Problem requirements – Leave the pictures out and restate each entry below word for word.

========================================================================

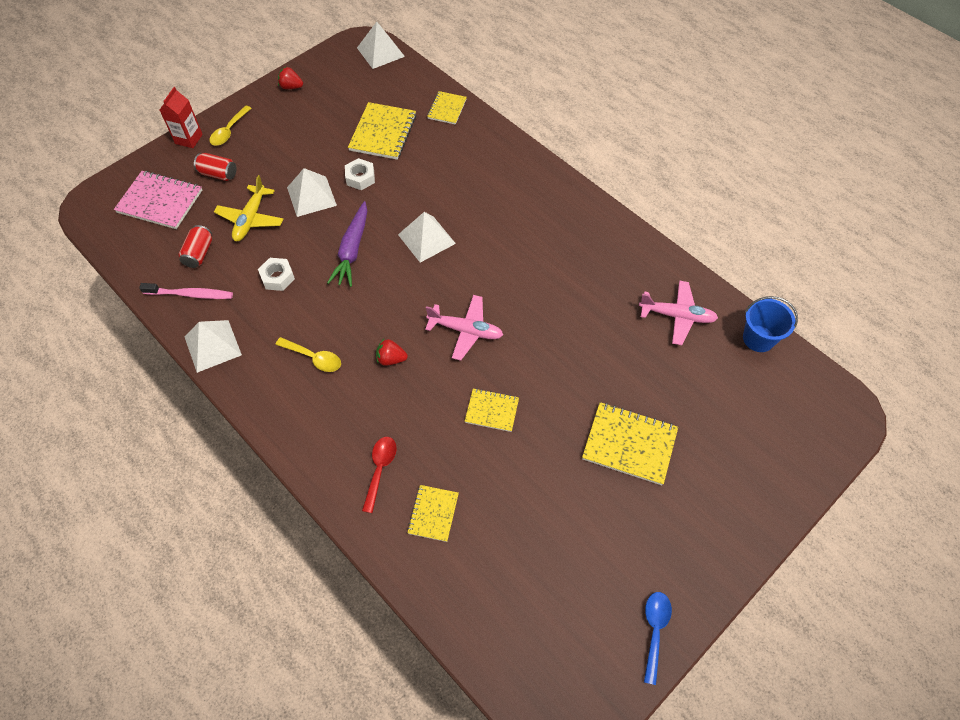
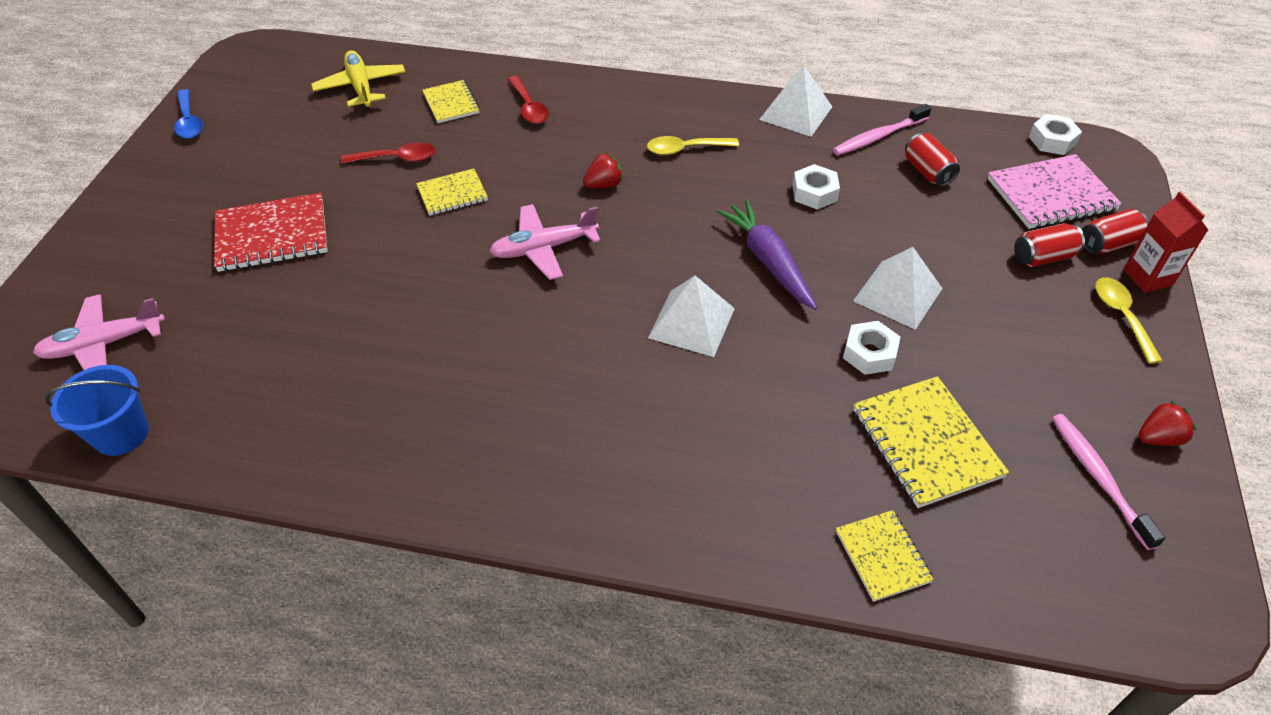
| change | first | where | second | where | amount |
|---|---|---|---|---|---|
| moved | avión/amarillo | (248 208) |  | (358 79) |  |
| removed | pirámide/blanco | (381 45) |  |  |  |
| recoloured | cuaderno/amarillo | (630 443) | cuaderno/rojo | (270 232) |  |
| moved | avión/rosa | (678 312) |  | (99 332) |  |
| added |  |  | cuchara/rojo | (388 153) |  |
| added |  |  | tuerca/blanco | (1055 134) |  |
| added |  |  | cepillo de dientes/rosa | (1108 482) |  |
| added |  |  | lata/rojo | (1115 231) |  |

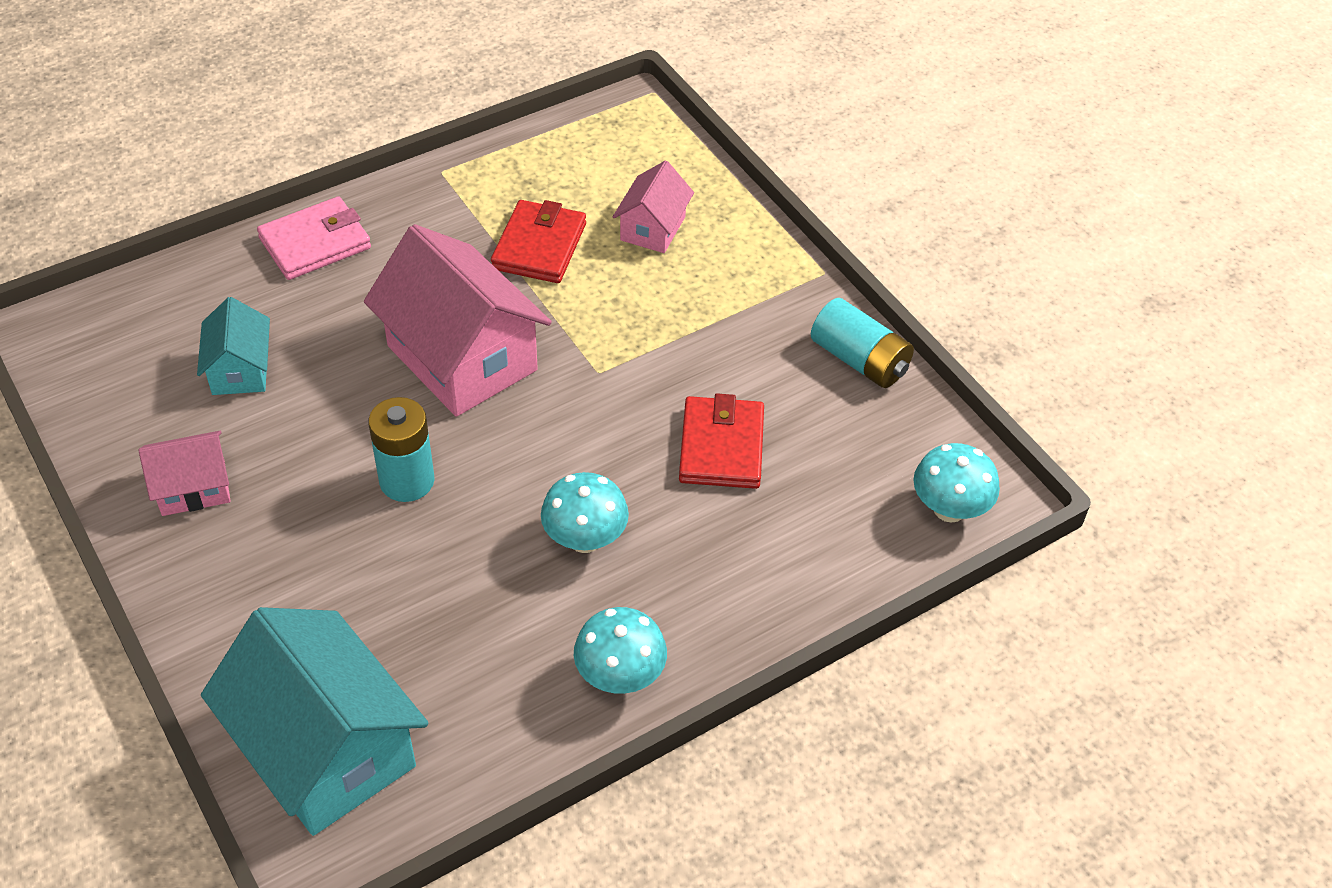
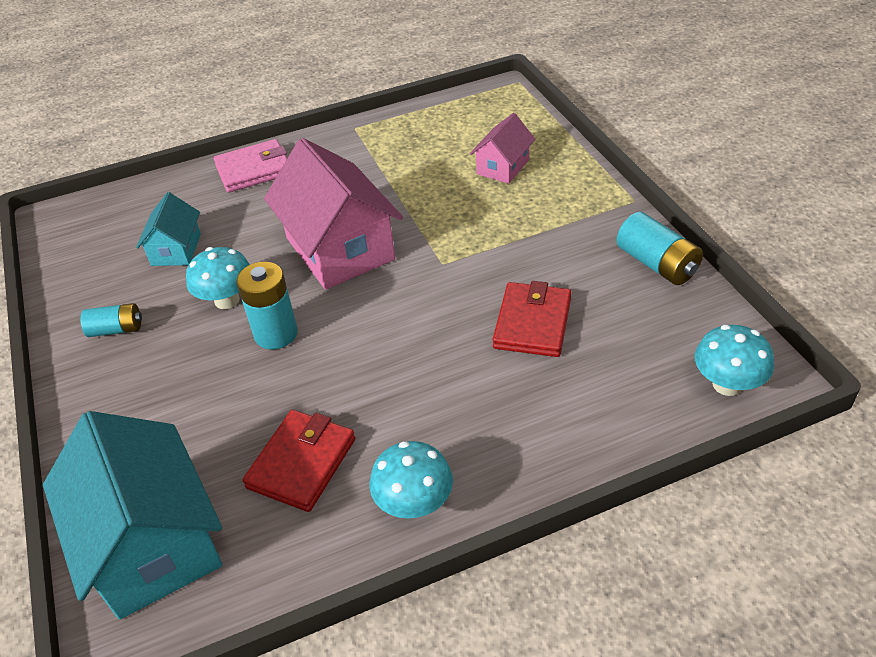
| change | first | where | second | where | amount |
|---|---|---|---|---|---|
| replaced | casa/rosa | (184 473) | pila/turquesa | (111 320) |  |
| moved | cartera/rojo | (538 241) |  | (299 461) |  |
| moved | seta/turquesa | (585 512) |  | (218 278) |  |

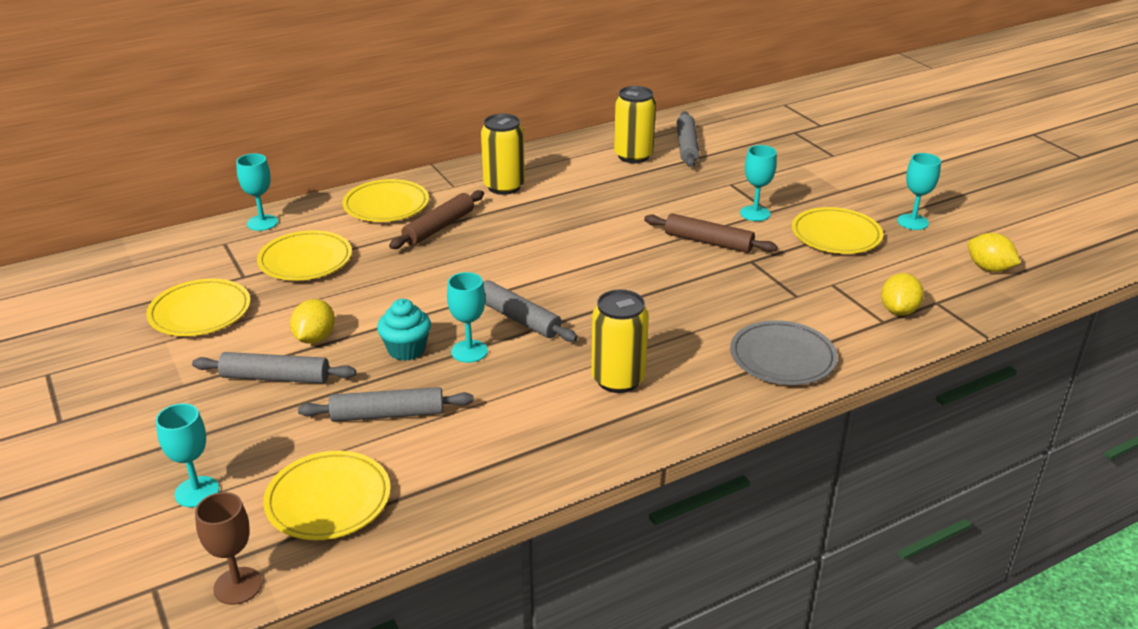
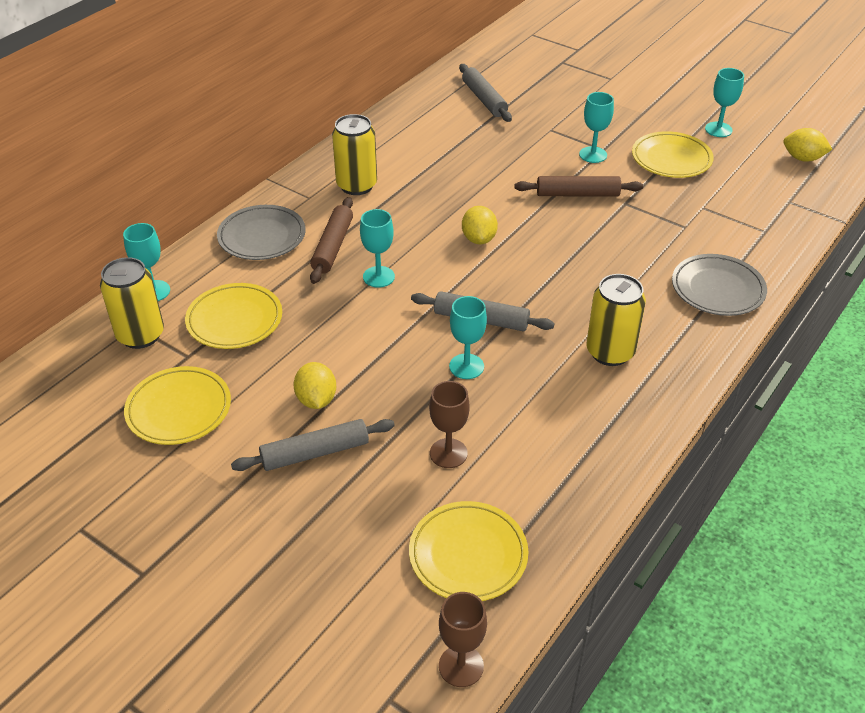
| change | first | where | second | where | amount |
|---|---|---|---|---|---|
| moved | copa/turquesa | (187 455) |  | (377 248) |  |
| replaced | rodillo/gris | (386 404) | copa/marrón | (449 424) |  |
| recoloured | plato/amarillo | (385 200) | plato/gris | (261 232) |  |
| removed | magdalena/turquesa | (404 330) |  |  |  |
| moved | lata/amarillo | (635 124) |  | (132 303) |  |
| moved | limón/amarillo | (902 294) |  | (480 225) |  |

========================================================================

Answer section –
| change | first | where | second | where | amount |
|---|---|---|---|---|---|
| moved | avión/amarillo | (248 208) |  | (358 79) |  |
| removed | pirámide/blanco | (381 45) |  |  |  |
| recoloured | cuaderno/amarillo | (630 443) | cuaderno/rojo | (270 232) |  |
| moved | avión/rosa | (678 312) |  | (99 332) |  |
| added |  |  | cuchara/rojo | (388 153) |  |
| added |  |  | tuerca/blanco | (1055 134) |  |
| added |  |  | cepillo de dientes/rosa | (1108 482) |  |
| added |  |  | lata/rojo | (1115 231) |  |

| change | first | where | second | where | amount |
|---|---|---|---|---|---|
| replaced | casa/rosa | (184 473) | pila/turquesa | (111 320) |  |
| moved | cartera/rojo | (538 241) |  | (299 461) |  |
| moved | seta/turquesa | (585 512) |  | (218 278) |  |

| change | first | where | second | where | amount |
|---|---|---|---|---|---|
| moved | copa/turquesa | (187 455) |  | (377 248) |  |
| replaced | rodillo/gris | (386 404) | copa/marrón | (449 424) |  |
| recoloured | plato/amarillo | (385 200) | plato/gris | (261 232) |  |
| removed | magdalena/turquesa | (404 330) |  |  |  |
| moved | lata/amarillo | (635 124) |  | (132 303) |  |
| moved | limón/amarillo | (902 294) |  | (480 225) |  |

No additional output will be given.